### Exercise:
Given the listing below, write out exactly the lines starting with the line that has "U1 pin in-: GND -> NET3" and going on through the line that has "BT2: 7.4V (plus VDD, minus GND) -> none", both kept.

### Provided data:
· · · · · · ·

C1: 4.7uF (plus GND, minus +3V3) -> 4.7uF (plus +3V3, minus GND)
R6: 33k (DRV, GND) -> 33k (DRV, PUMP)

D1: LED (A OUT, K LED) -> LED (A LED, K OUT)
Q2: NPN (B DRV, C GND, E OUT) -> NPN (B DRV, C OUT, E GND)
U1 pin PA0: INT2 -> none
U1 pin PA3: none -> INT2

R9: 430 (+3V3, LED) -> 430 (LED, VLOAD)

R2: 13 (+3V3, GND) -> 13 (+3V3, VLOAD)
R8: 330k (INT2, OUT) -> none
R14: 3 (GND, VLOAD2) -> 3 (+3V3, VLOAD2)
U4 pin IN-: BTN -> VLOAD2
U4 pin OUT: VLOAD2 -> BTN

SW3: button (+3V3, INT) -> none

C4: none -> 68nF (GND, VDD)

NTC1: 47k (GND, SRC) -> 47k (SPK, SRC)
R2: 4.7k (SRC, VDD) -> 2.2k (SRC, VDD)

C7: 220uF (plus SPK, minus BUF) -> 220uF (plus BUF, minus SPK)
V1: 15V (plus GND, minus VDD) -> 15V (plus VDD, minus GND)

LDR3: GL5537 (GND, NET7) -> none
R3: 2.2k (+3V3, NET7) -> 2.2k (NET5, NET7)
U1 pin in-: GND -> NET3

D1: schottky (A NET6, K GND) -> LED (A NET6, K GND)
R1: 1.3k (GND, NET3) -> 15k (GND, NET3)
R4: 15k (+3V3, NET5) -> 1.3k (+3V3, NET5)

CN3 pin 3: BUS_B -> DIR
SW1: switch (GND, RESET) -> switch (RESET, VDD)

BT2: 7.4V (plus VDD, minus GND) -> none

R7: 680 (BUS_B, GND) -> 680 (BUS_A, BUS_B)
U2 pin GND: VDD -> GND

· · · · · · ·

### Written response:
U1 pin in-: GND -> NET3

D1: schottky (A NET6, K GND) -> LED (A NET6, K GND)
R1: 1.3k (GND, NET3) -> 15k (GND, NET3)
R4: 15k (+3V3, NET5) -> 1.3k (+3V3, NET5)

CN3 pin 3: BUS_B -> DIR
SW1: switch (GND, RESET) -> switch (RESET, VDD)

BT2: 7.4V (plus VDD, minus GND) -> none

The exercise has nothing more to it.